━━ Material supplied ━━
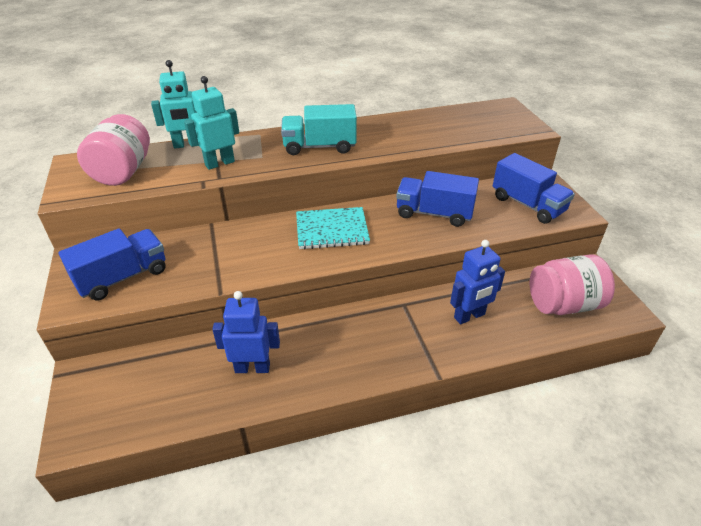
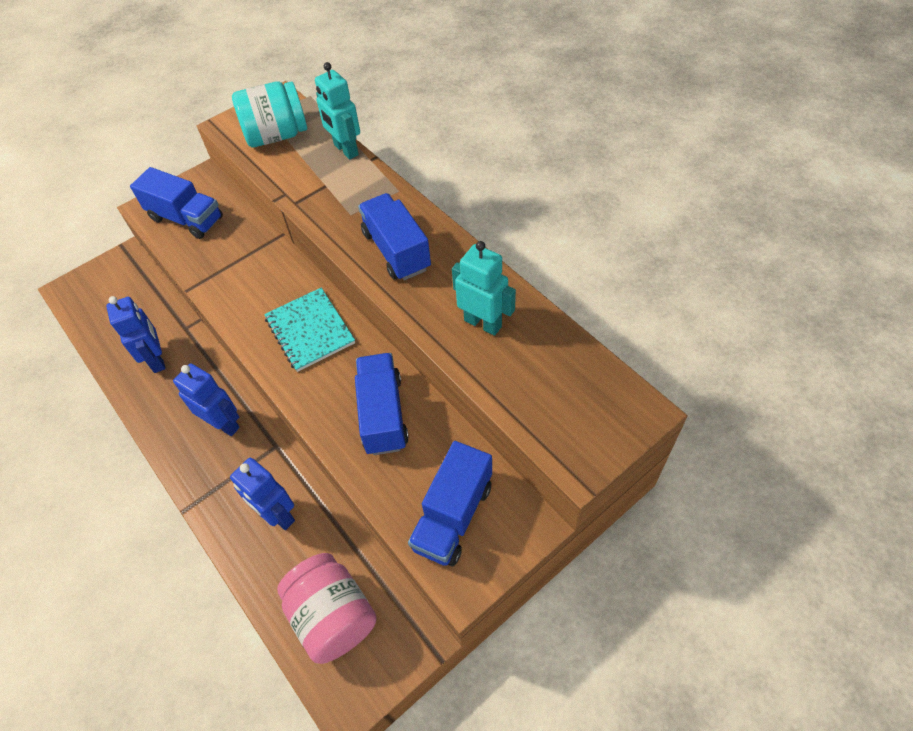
camera: 70 degrees right, 15 degrees up
(123, 171) = (277, 136): pink jar -> turquoise jar
(219, 163) = (322, 190): turquoise robot -> turquoise robot (483, 323)
(319, 147) = (396, 251): turquoise truck -> blue truck
(362, 332) = (224, 424): none -> blue robot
━━━
In your copy, include no pictures; print every line above exactly.

camera: 70 degrees right, 15 degrees up
(123, 171) = (277, 136): pink jar -> turquoise jar
(219, 163) = (322, 190): turquoise robot -> turquoise robot (483, 323)
(319, 147) = (396, 251): turquoise truck -> blue truck
(362, 332) = (224, 424): none -> blue robot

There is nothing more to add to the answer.